§ WHAT IS REQUIRED
The listing is to be printed word for word, pictures omitted.

§ GIVEN INFORMATION

###

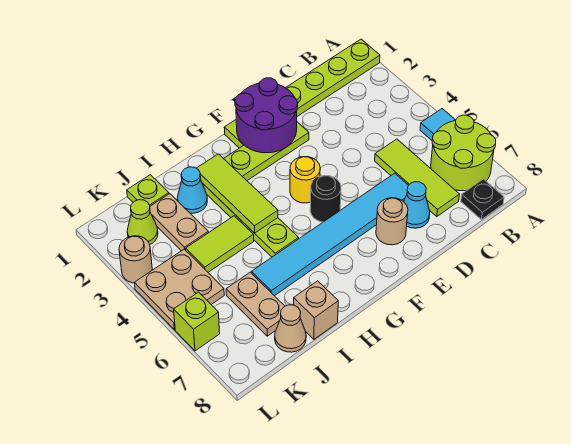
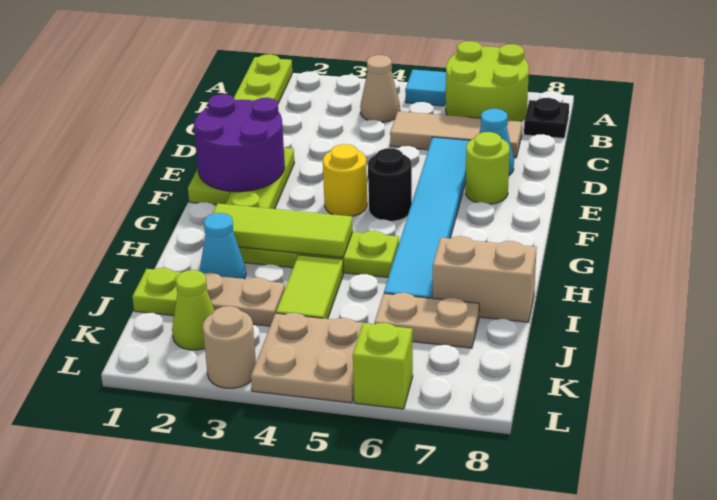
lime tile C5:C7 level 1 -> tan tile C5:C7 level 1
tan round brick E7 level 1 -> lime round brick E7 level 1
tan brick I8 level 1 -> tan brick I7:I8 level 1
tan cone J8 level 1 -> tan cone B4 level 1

###

§ RESULT FOR THIS EXERCISE
lime tile C5:C7 level 1 -> tan tile C5:C7 level 1
tan round brick E7 level 1 -> lime round brick E7 level 1
tan brick I8 level 1 -> tan brick I7:I8 level 1
tan cone J8 level 1 -> tan cone B4 level 1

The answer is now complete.